Records to process:
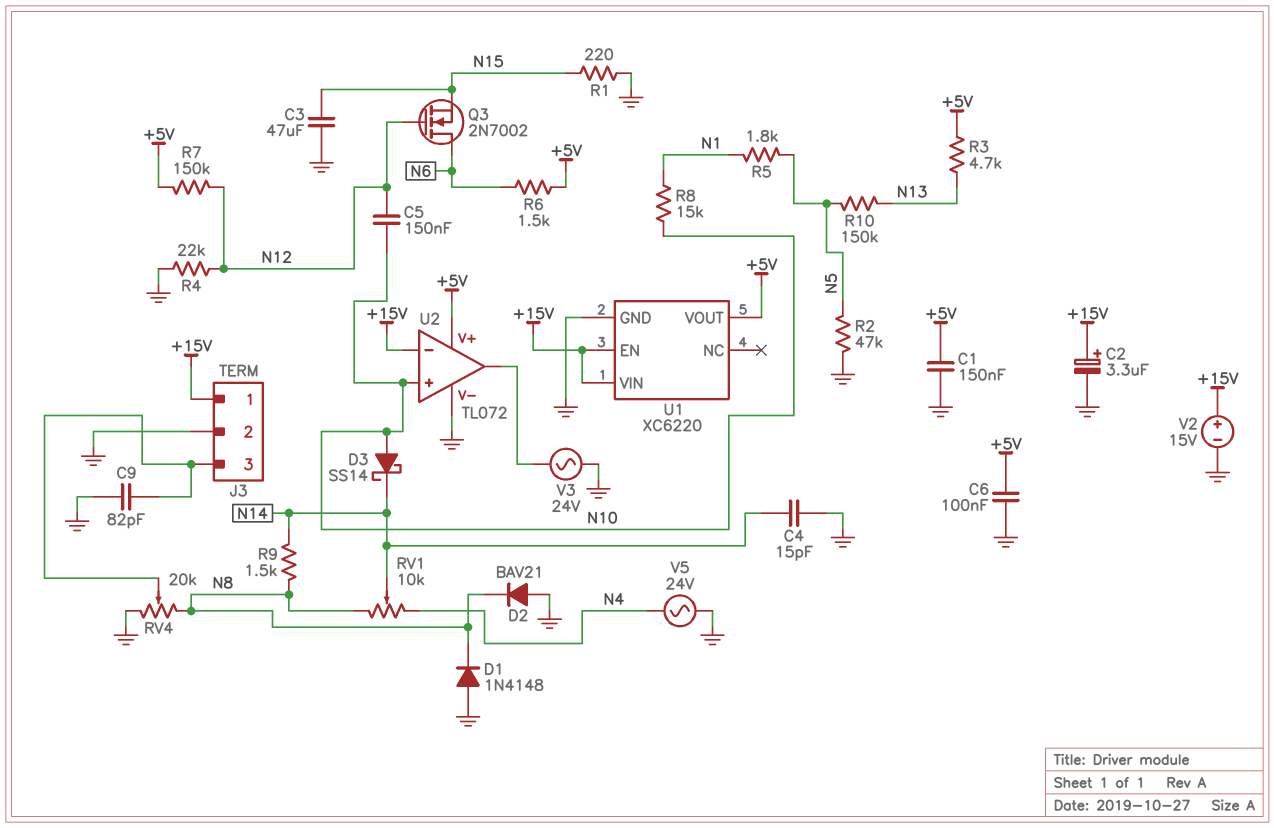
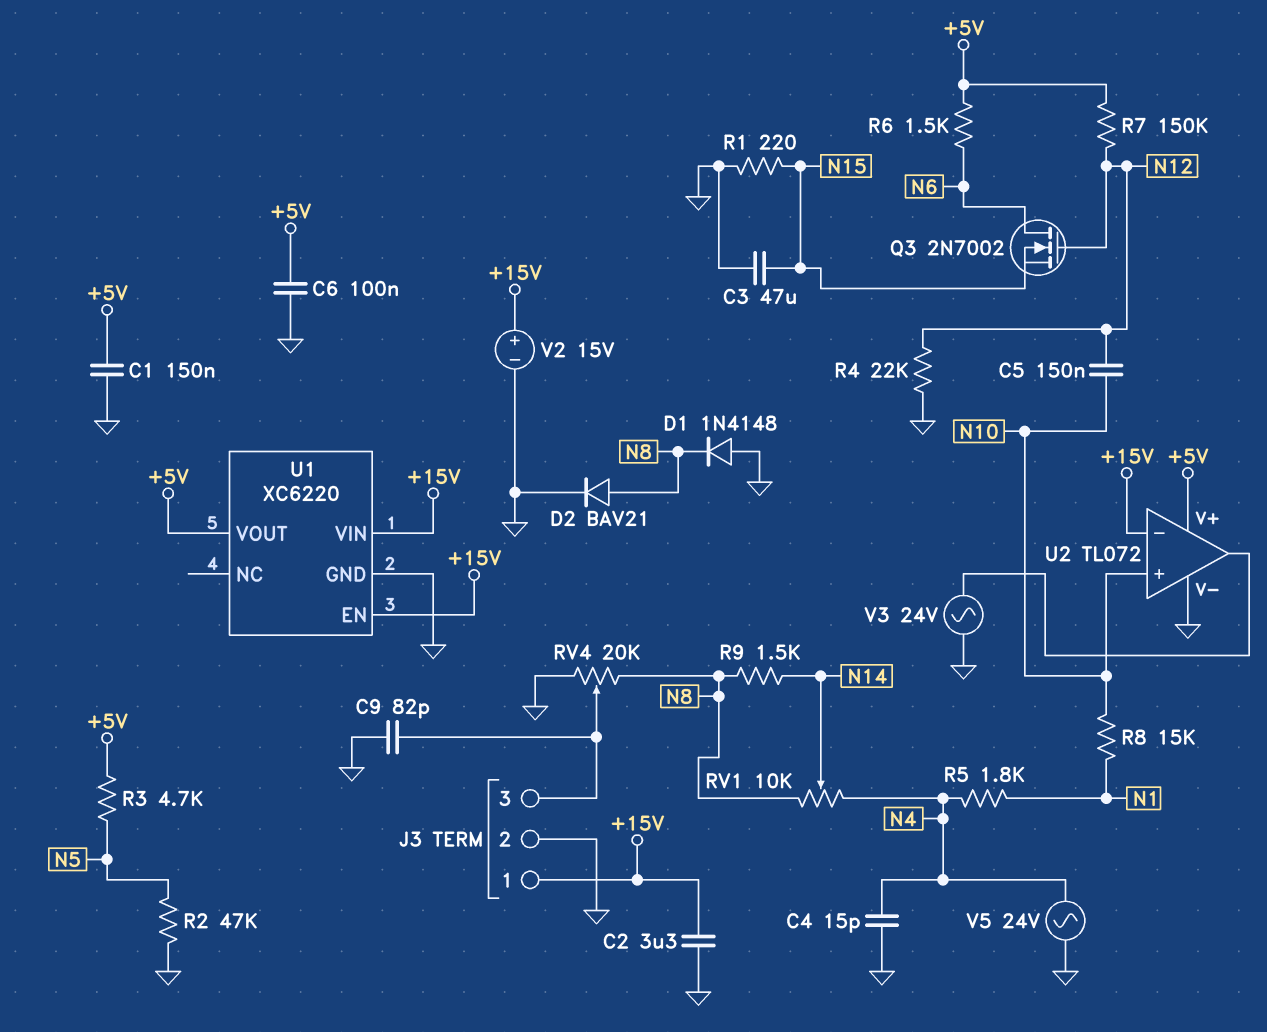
C2: 3.3uF (plus +15V, minus GND) -> 3.3uF (+15V, GND)
C4: 15pF (GND, N14) -> 15pF (GND, N4)
D2: diode BAV21 (A GND, K N8) -> diode BAV21 (A N8, K GND)
D3: schottky SS14 (A N10, K N14) -> none
R3: 4.7k (+5V, N13) -> 4.7k (+5V, N5)
R5: 1.8k (N1, N5) -> 1.8k (N1, N4)
R10: 150k (N5, N13) -> none

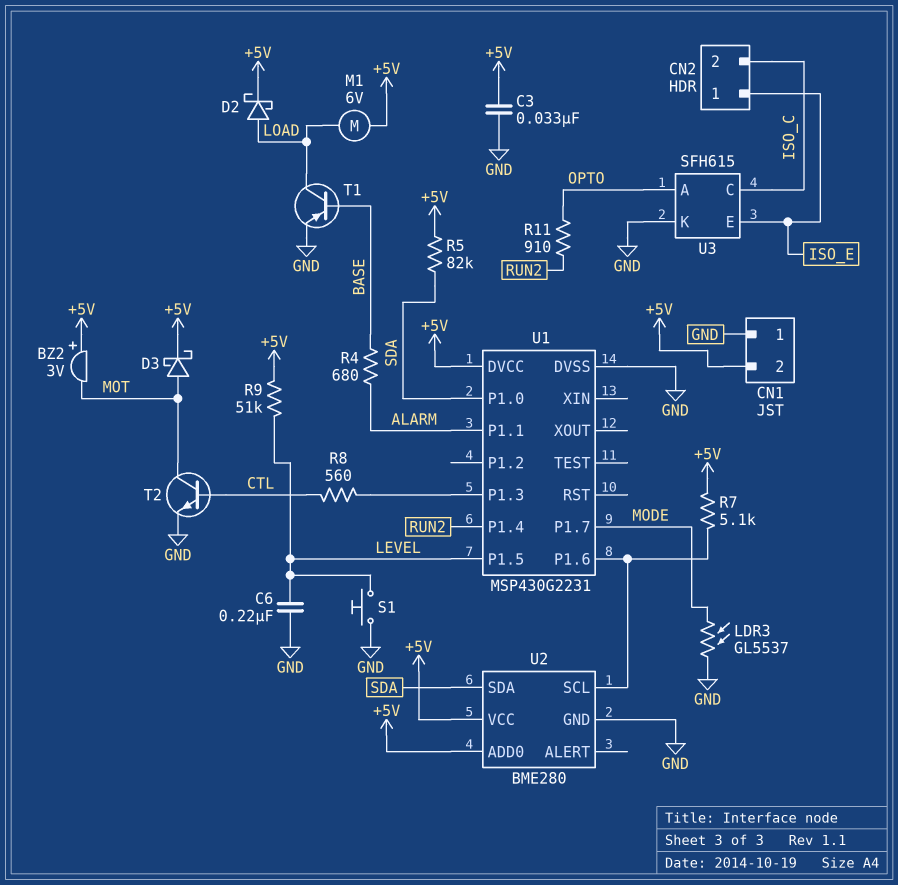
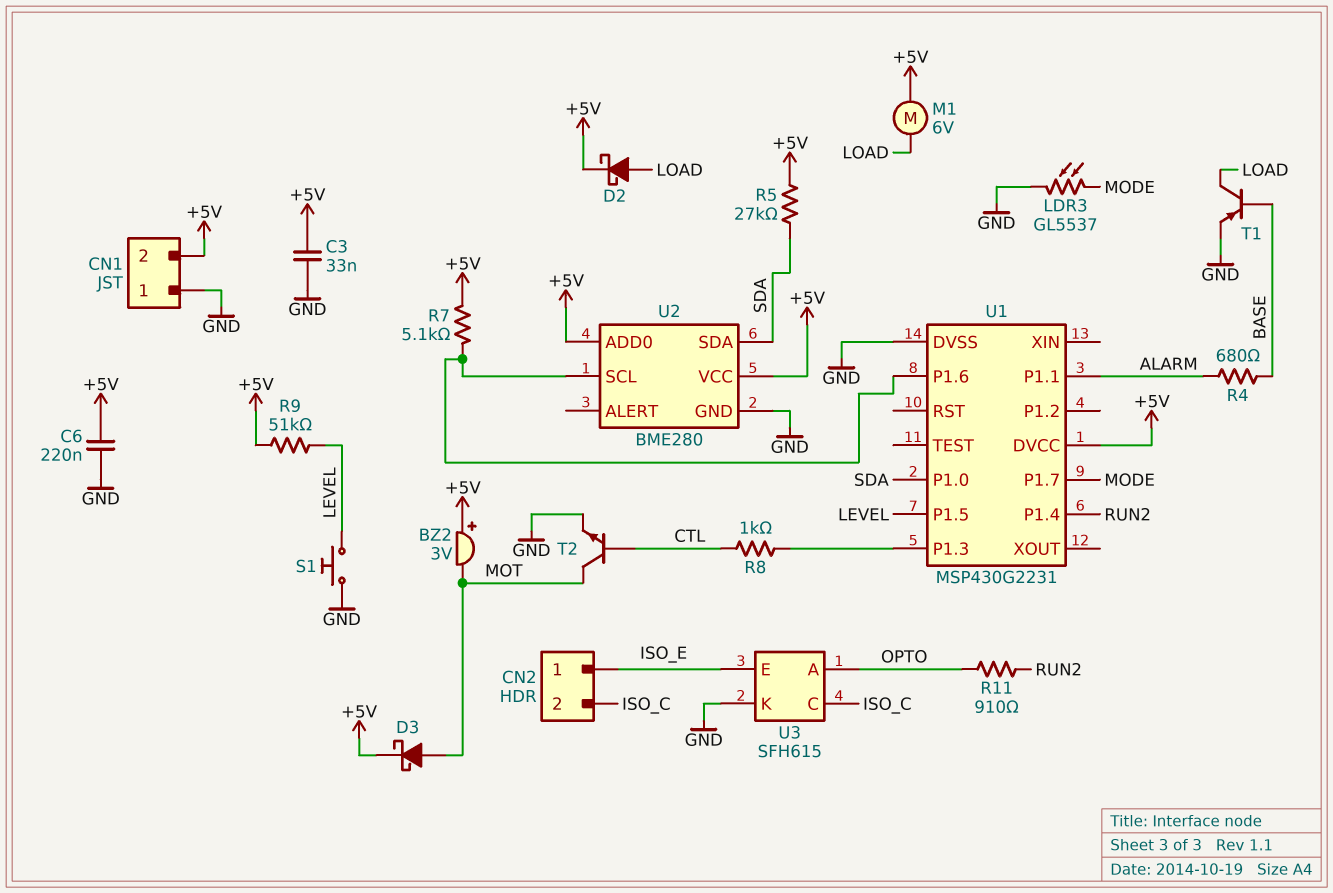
C6: 220nF (GND, LEVEL) -> 220nF (+5V, GND)
R5: 82k (+5V, SDA) -> 27k (+5V, SDA)
R8: 560 (CTL, U1/P1.3) -> 1k (CTL, U1/P1.3)

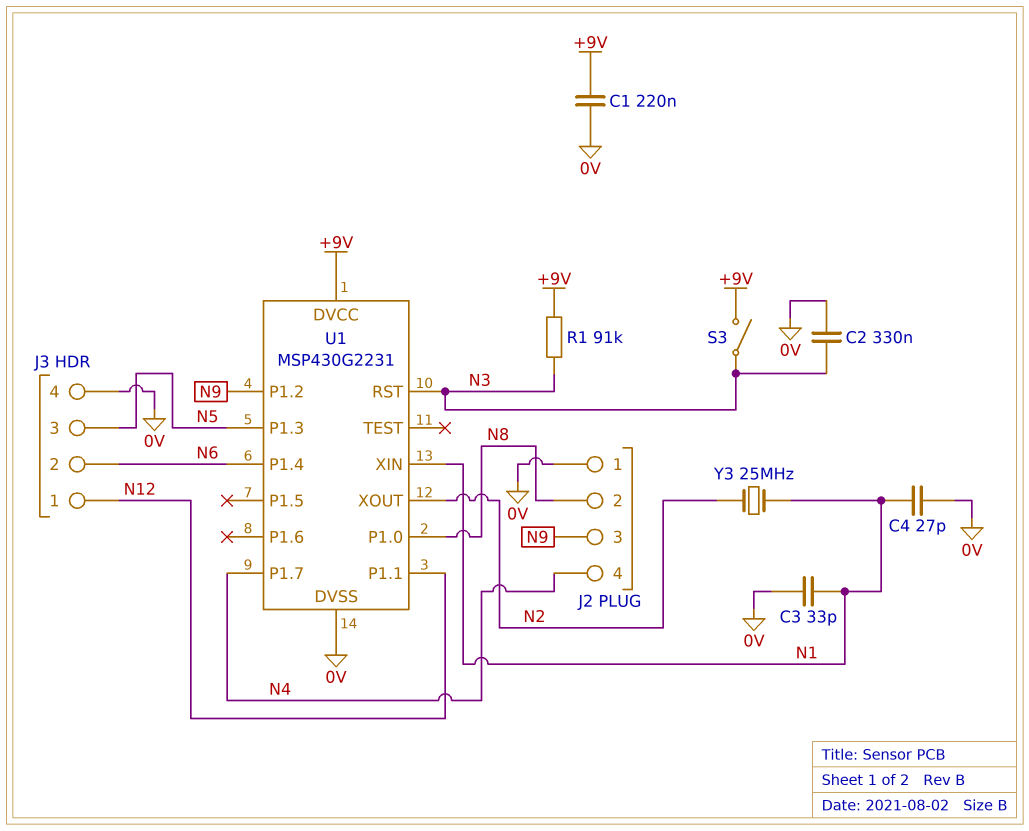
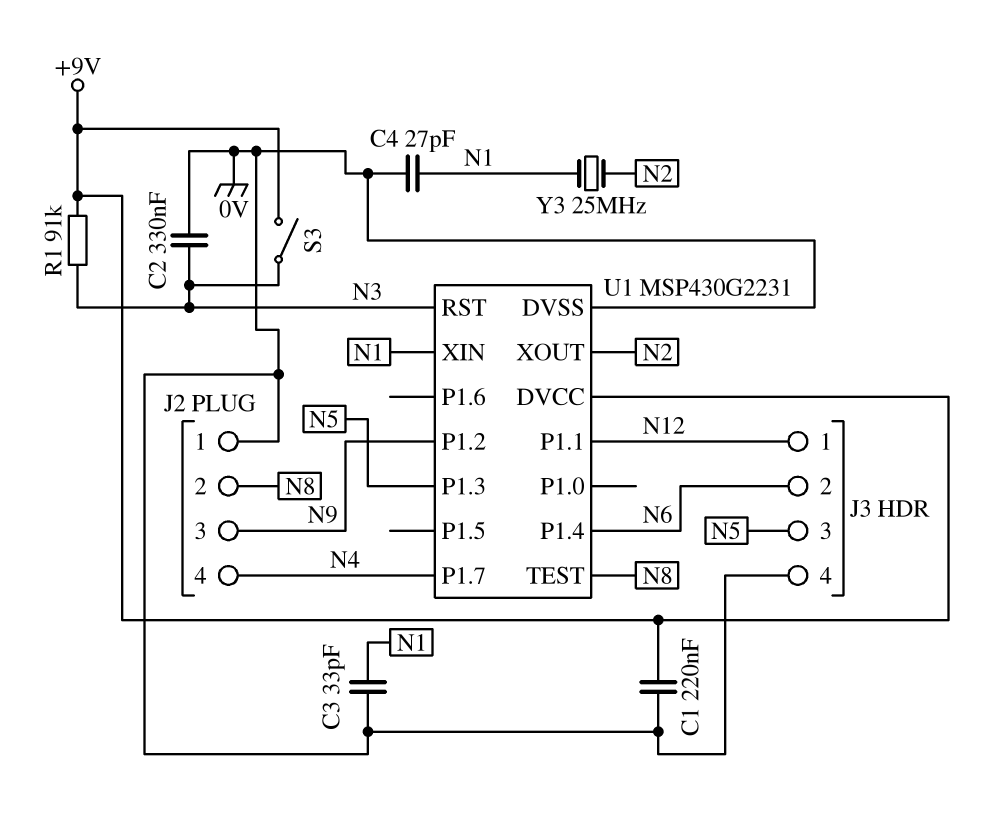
U1 pin P1.0: N8 -> none
U1 pin TEST: none -> N8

Description of the task:
What is needed is an exact copy of the entries above, with no images in it.

Result of the exercise:
C2: 3.3uF (plus +15V, minus GND) -> 3.3uF (+15V, GND)
C4: 15pF (GND, N14) -> 15pF (GND, N4)
D2: diode BAV21 (A GND, K N8) -> diode BAV21 (A N8, K GND)
D3: schottky SS14 (A N10, K N14) -> none
R3: 4.7k (+5V, N13) -> 4.7k (+5V, N5)
R5: 1.8k (N1, N5) -> 1.8k (N1, N4)
R10: 150k (N5, N13) -> none

C6: 220nF (GND, LEVEL) -> 220nF (+5V, GND)
R5: 82k (+5V, SDA) -> 27k (+5V, SDA)
R8: 560 (CTL, U1/P1.3) -> 1k (CTL, U1/P1.3)

U1 pin P1.0: N8 -> none
U1 pin TEST: none -> N8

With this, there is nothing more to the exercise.